#### THE TASK:
Could you edit the listing below so that every "green sponge" reads "blue sponge" and nothing else changes?

#### GIVEN DATA:
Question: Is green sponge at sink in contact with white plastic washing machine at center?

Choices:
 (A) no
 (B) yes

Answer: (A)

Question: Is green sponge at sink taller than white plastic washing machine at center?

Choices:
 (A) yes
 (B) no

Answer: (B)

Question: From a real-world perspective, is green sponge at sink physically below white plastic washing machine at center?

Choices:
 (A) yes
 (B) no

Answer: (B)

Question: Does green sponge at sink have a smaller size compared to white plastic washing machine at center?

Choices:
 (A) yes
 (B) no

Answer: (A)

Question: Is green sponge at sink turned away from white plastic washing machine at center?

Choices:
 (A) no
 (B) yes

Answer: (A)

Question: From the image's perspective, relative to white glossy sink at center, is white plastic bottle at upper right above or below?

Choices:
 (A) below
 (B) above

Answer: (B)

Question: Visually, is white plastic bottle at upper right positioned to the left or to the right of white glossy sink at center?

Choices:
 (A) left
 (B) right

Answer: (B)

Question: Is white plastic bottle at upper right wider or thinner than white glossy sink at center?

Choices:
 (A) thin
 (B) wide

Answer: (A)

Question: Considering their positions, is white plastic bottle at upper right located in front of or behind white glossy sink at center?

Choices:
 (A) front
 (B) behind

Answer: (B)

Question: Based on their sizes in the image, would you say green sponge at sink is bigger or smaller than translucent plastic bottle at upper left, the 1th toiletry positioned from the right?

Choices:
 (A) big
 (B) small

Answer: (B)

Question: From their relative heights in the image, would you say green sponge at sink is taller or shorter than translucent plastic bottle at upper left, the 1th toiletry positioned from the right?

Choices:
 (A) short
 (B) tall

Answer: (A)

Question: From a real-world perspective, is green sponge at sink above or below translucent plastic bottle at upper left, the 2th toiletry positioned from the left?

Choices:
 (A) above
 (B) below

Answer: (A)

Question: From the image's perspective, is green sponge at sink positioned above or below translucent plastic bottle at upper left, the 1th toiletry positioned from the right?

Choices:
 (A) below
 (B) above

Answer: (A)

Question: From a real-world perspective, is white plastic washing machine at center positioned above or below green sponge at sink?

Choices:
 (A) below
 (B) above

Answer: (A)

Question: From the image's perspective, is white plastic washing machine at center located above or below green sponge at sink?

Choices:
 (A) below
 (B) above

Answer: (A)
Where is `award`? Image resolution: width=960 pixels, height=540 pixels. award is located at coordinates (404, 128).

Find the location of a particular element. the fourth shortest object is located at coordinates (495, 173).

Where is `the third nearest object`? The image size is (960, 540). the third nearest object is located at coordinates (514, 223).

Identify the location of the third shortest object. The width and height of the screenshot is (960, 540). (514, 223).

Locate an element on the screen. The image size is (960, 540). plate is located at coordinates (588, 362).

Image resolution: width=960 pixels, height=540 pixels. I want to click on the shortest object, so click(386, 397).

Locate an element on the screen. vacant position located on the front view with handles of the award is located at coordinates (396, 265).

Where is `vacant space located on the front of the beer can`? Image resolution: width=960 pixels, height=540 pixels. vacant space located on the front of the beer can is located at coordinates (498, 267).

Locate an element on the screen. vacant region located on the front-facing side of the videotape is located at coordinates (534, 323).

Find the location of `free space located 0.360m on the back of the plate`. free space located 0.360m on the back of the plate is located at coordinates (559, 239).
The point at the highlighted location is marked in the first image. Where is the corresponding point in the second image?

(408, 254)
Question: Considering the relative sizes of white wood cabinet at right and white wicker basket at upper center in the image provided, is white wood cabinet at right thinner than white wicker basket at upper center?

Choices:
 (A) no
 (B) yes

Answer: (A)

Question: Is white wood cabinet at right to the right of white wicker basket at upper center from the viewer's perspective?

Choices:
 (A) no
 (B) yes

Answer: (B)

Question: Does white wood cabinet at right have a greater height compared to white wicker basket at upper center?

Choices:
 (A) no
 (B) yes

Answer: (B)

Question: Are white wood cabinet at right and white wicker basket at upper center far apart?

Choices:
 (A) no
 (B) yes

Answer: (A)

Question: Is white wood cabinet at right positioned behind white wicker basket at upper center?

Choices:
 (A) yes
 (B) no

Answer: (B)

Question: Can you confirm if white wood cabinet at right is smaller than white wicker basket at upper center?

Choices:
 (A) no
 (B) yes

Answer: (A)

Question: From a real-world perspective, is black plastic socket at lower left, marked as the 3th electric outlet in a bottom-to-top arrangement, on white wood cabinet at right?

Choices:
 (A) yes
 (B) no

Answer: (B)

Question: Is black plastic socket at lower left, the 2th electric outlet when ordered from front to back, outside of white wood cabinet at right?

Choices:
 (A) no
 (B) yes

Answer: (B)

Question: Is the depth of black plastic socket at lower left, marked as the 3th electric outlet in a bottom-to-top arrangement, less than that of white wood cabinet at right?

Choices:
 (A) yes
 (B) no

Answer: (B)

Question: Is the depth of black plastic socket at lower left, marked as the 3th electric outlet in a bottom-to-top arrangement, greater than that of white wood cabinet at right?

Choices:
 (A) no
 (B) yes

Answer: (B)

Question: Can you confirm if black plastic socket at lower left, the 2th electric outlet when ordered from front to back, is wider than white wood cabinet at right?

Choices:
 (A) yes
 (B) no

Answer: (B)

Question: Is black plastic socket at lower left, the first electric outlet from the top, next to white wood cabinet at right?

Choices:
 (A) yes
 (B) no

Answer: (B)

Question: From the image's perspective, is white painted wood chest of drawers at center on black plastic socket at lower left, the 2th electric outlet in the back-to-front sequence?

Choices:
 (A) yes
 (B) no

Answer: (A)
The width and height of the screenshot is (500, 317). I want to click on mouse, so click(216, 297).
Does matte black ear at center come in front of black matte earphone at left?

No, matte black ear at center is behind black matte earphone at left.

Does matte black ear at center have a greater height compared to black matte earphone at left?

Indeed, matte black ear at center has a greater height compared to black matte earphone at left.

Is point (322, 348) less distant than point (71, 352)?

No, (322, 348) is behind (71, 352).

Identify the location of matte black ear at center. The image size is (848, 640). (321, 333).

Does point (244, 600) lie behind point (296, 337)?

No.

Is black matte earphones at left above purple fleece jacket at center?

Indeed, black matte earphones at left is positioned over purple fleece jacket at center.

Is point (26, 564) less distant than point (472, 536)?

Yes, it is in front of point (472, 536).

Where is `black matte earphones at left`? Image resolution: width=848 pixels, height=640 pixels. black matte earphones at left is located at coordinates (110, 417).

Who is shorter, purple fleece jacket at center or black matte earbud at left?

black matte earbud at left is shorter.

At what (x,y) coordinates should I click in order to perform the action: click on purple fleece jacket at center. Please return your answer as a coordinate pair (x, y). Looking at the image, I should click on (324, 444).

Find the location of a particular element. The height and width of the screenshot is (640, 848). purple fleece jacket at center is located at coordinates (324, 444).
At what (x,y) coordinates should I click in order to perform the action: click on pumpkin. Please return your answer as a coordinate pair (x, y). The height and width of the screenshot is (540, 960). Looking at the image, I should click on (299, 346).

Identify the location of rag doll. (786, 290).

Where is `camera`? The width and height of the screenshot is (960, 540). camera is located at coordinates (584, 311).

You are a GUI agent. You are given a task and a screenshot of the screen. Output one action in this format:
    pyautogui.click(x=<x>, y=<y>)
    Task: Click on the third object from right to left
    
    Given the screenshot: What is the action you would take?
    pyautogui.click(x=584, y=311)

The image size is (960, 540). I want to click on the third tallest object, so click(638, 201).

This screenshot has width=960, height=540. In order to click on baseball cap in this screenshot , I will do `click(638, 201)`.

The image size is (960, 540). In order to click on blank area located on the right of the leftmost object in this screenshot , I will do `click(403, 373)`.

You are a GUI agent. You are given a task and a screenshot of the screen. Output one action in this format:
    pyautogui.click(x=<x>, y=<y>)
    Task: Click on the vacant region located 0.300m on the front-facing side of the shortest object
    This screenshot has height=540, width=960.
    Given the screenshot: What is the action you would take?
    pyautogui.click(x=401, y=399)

#### ANSWER TO THIS EXERCISE:
Question: Is blue sponge at sink in contact with white plastic washing machine at center?

Choices:
 (A) no
 (B) yes

Answer: (A)

Question: Is blue sponge at sink taller than white plastic washing machine at center?

Choices:
 (A) yes
 (B) no

Answer: (B)

Question: From a real-world perspective, is blue sponge at sink physically below white plastic washing machine at center?

Choices:
 (A) yes
 (B) no

Answer: (B)

Question: Does blue sponge at sink have a smaller size compared to white plastic washing machine at center?

Choices:
 (A) yes
 (B) no

Answer: (A)

Question: Is blue sponge at sink turned away from white plastic washing machine at center?

Choices:
 (A) no
 (B) yes

Answer: (A)

Question: From the image's perspective, relative to white glossy sink at center, is white plastic bottle at upper right above or below?

Choices:
 (A) below
 (B) above

Answer: (B)

Question: Visually, is white plastic bottle at upper right positioned to the left or to the right of white glossy sink at center?

Choices:
 (A) left
 (B) right

Answer: (B)

Question: Is white plastic bottle at upper right wider or thinner than white glossy sink at center?

Choices:
 (A) thin
 (B) wide

Answer: (A)

Question: Considering their positions, is white plastic bottle at upper right located in front of or behind white glossy sink at center?

Choices:
 (A) front
 (B) behind

Answer: (B)

Question: Based on their sizes in the image, would you say blue sponge at sink is bigger or smaller than translucent plastic bottle at upper left, the 1th toiletry positioned from the right?

Choices:
 (A) big
 (B) small

Answer: (B)

Question: From their relative heights in the image, would you say blue sponge at sink is taller or shorter than translucent plastic bottle at upper left, the 1th toiletry positioned from the right?

Choices:
 (A) short
 (B) tall

Answer: (A)

Question: From a real-world perspective, is blue sponge at sink above or below translucent plastic bottle at upper left, the 2th toiletry positioned from the left?

Choices:
 (A) above
 (B) below

Answer: (A)

Question: From the image's perspective, is blue sponge at sink positioned above or below translucent plastic bottle at upper left, the 1th toiletry positioned from the right?

Choices:
 (A) below
 (B) above

Answer: (A)

Question: From a real-world perspective, is white plastic washing machine at center positioned above or below blue sponge at sink?

Choices:
 (A) below
 (B) above

Answer: (A)

Question: From the image's perspective, is white plastic washing machine at center located above or below blue sponge at sink?

Choices:
 (A) below
 (B) above

Answer: (A)
Where is `award`? Image resolution: width=960 pixels, height=540 pixels. award is located at coordinates (404, 128).

Find the location of a particular element. the fourth shortest object is located at coordinates (495, 173).

Where is `the third nearest object`? The image size is (960, 540). the third nearest object is located at coordinates (514, 223).

Identify the location of the third shortest object. The width and height of the screenshot is (960, 540). (514, 223).

Locate an element on the screen. The image size is (960, 540). plate is located at coordinates (588, 362).

Image resolution: width=960 pixels, height=540 pixels. I want to click on the shortest object, so click(386, 397).

Locate an element on the screen. vacant position located on the front view with handles of the award is located at coordinates (396, 265).

Where is `vacant space located on the front of the beer can`? Image resolution: width=960 pixels, height=540 pixels. vacant space located on the front of the beer can is located at coordinates (498, 267).

Locate an element on the screen. vacant region located on the front-facing side of the videotape is located at coordinates (534, 323).

Find the location of `free space located 0.360m on the back of the plate`. free space located 0.360m on the back of the plate is located at coordinates (559, 239).
The point at the highlighted location is marked in the first image. Where is the corresponding point in the second image?

(408, 254)
Question: Considering the relative sizes of white wood cabinet at right and white wicker basket at upper center in the image provided, is white wood cabinet at right thinner than white wicker basket at upper center?

Choices:
 (A) no
 (B) yes

Answer: (A)

Question: Is white wood cabinet at right to the right of white wicker basket at upper center from the viewer's perspective?

Choices:
 (A) no
 (B) yes

Answer: (B)

Question: Does white wood cabinet at right have a greater height compared to white wicker basket at upper center?

Choices:
 (A) no
 (B) yes

Answer: (B)

Question: Are white wood cabinet at right and white wicker basket at upper center far apart?

Choices:
 (A) no
 (B) yes

Answer: (A)

Question: Is white wood cabinet at right positioned behind white wicker basket at upper center?

Choices:
 (A) yes
 (B) no

Answer: (B)

Question: Can you confirm if white wood cabinet at right is smaller than white wicker basket at upper center?

Choices:
 (A) no
 (B) yes

Answer: (A)

Question: From a real-world perspective, is black plastic socket at lower left, marked as the 3th electric outlet in a bottom-to-top arrangement, on white wood cabinet at right?

Choices:
 (A) yes
 (B) no

Answer: (B)

Question: Is black plastic socket at lower left, the 2th electric outlet when ordered from front to back, outside of white wood cabinet at right?

Choices:
 (A) no
 (B) yes

Answer: (B)

Question: Is the depth of black plastic socket at lower left, marked as the 3th electric outlet in a bottom-to-top arrangement, less than that of white wood cabinet at right?

Choices:
 (A) yes
 (B) no

Answer: (B)

Question: Is the depth of black plastic socket at lower left, marked as the 3th electric outlet in a bottom-to-top arrangement, greater than that of white wood cabinet at right?

Choices:
 (A) no
 (B) yes

Answer: (B)

Question: Can you confirm if black plastic socket at lower left, the 2th electric outlet when ordered from front to back, is wider than white wood cabinet at right?

Choices:
 (A) yes
 (B) no

Answer: (B)

Question: Is black plastic socket at lower left, the first electric outlet from the top, next to white wood cabinet at right?

Choices:
 (A) yes
 (B) no

Answer: (B)

Question: From the image's perspective, is white painted wood chest of drawers at center on black plastic socket at lower left, the 2th electric outlet in the back-to-front sequence?

Choices:
 (A) yes
 (B) no

Answer: (A)
The width and height of the screenshot is (500, 317). I want to click on mouse, so click(216, 297).
Does matte black ear at center come in front of black matte earphone at left?

No, matte black ear at center is behind black matte earphone at left.

Does matte black ear at center have a greater height compared to black matte earphone at left?

Indeed, matte black ear at center has a greater height compared to black matte earphone at left.

Is point (322, 348) less distant than point (71, 352)?

No, (322, 348) is behind (71, 352).

Identify the location of matte black ear at center. The image size is (848, 640). (321, 333).

Does point (244, 600) lie behind point (296, 337)?

No.

Is black matte earphones at left above purple fleece jacket at center?

Indeed, black matte earphones at left is positioned over purple fleece jacket at center.

Is point (26, 564) less distant than point (472, 536)?

Yes, it is in front of point (472, 536).

Where is `black matte earphones at left`? Image resolution: width=848 pixels, height=640 pixels. black matte earphones at left is located at coordinates (110, 417).

Who is shorter, purple fleece jacket at center or black matte earbud at left?

black matte earbud at left is shorter.

At what (x,y) coordinates should I click in order to perform the action: click on purple fleece jacket at center. Please return your answer as a coordinate pair (x, y). Looking at the image, I should click on (324, 444).

Find the location of a particular element. The height and width of the screenshot is (640, 848). purple fleece jacket at center is located at coordinates (324, 444).
At what (x,y) coordinates should I click in order to perform the action: click on pumpkin. Please return your answer as a coordinate pair (x, y). The height and width of the screenshot is (540, 960). Looking at the image, I should click on (299, 346).

Identify the location of rag doll. (786, 290).

Where is `camera`? The width and height of the screenshot is (960, 540). camera is located at coordinates (584, 311).

You are a GUI agent. You are given a task and a screenshot of the screen. Output one action in this format:
    pyautogui.click(x=<x>, y=<y>)
    Task: Click on the third object from right to left
    
    Given the screenshot: What is the action you would take?
    pyautogui.click(x=584, y=311)

The image size is (960, 540). I want to click on the third tallest object, so click(638, 201).

This screenshot has width=960, height=540. In order to click on baseball cap in this screenshot , I will do `click(638, 201)`.

The image size is (960, 540). In order to click on blank area located on the right of the leftmost object in this screenshot , I will do `click(403, 373)`.

You are a GUI agent. You are given a task and a screenshot of the screen. Output one action in this format:
    pyautogui.click(x=<x>, y=<y>)
    Task: Click on the vacant region located 0.300m on the front-facing side of the shortest object
    This screenshot has height=540, width=960.
    Given the screenshot: What is the action you would take?
    pyautogui.click(x=401, y=399)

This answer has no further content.